**Work instructions:** A single figure is required: the number of lines in the data below that hold the word "none".

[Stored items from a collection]

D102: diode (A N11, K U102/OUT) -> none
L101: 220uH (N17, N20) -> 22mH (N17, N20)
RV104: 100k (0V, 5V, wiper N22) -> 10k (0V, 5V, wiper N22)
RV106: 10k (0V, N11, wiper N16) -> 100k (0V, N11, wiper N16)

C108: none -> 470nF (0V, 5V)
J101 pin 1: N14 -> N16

**Solution to this exercise:** 2